Detected change data
---*---

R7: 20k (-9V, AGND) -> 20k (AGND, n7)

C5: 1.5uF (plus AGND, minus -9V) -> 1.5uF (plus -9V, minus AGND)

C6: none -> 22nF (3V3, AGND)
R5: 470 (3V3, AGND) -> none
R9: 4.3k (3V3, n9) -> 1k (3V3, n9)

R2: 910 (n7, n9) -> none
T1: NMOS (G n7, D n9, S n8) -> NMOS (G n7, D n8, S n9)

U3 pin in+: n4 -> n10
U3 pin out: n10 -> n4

---*---

## Your assignment:
Copy out each entry exactly, leaving nothing out.

## Exercise result:
R7: 20k (-9V, AGND) -> 20k (AGND, n7)

C5: 1.5uF (plus AGND, minus -9V) -> 1.5uF (plus -9V, minus AGND)

C6: none -> 22nF (3V3, AGND)
R5: 470 (3V3, AGND) -> none
R9: 4.3k (3V3, n9) -> 1k (3V3, n9)

R2: 910 (n7, n9) -> none
T1: NMOS (G n7, D n9, S n8) -> NMOS (G n7, D n8, S n9)

U3 pin in+: n4 -> n10
U3 pin out: n10 -> n4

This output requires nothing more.